TASK INSTRUCTIONS »
Copy each line containing the word "grey" from the records that follow, please.

*** Opening PROVIDED DATA ***

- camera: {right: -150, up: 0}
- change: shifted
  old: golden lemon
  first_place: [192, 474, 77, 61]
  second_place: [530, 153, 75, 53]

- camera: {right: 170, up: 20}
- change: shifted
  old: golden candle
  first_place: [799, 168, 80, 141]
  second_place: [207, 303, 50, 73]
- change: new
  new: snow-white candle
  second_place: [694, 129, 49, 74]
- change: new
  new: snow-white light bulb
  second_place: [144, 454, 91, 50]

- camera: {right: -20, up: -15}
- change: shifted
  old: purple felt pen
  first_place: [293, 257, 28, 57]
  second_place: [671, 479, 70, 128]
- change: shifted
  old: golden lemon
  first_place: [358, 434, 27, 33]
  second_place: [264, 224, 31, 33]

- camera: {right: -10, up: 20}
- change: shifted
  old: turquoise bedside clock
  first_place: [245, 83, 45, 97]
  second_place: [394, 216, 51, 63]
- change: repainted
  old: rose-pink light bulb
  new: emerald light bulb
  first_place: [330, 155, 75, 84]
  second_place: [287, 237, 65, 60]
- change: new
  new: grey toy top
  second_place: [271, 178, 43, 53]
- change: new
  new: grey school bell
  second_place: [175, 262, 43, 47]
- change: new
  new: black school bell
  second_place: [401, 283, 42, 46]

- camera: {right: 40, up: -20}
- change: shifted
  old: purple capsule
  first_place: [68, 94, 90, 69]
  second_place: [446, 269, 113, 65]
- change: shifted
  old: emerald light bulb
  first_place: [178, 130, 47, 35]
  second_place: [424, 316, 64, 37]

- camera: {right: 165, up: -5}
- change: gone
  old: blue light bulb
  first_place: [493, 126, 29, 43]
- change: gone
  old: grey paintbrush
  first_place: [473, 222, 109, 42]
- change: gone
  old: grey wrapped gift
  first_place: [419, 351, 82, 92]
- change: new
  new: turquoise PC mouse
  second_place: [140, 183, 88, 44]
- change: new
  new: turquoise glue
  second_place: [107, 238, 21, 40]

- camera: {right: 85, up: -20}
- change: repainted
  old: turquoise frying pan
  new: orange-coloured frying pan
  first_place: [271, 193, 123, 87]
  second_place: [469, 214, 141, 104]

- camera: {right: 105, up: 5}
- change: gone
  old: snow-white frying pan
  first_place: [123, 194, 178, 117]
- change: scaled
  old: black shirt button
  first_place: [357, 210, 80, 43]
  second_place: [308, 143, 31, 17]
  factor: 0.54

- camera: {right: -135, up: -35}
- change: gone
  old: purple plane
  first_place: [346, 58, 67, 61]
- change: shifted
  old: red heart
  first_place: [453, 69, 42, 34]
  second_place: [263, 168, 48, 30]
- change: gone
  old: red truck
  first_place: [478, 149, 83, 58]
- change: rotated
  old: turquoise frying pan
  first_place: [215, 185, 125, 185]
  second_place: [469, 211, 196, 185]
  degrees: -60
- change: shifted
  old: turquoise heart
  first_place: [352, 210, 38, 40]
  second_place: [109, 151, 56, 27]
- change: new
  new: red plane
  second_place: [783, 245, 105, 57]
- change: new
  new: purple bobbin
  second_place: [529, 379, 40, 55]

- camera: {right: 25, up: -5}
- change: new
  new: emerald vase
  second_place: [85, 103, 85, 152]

*** Closing PROVIDED DATA ***

TASK ANSWER »
  new: grey toy top
  new: grey school bell
  old: grey paintbrush
  old: grey wrapped gift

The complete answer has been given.